## INPUT ROWS
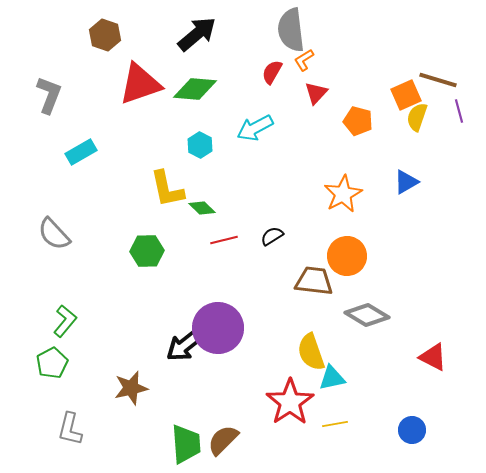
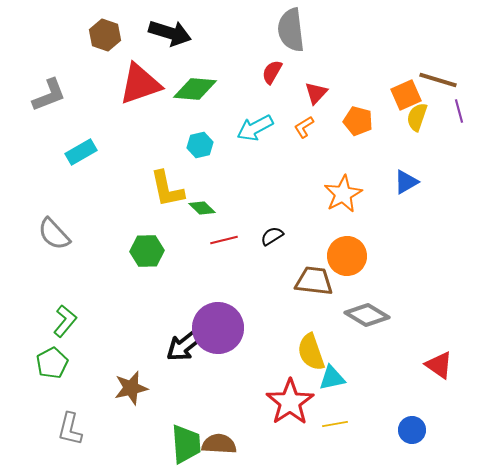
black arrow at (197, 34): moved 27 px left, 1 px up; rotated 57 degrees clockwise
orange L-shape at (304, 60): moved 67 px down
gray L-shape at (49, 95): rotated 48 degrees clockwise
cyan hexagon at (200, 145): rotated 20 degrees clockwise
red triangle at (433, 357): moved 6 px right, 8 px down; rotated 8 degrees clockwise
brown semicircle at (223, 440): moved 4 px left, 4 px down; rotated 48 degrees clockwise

## EXERCISE GOAL
Please rewrite all of the data above with each "rotated" replaced by "turned" and everything else unchanged, omitting the pictures.

## WORKED SOLUTION
black arrow at (197, 34): moved 27 px left, 1 px up; turned 57 degrees clockwise
orange L-shape at (304, 60): moved 67 px down
gray L-shape at (49, 95): turned 48 degrees clockwise
cyan hexagon at (200, 145): turned 20 degrees clockwise
red triangle at (433, 357): moved 6 px right, 8 px down; turned 8 degrees clockwise
brown semicircle at (223, 440): moved 4 px left, 4 px down; turned 48 degrees clockwise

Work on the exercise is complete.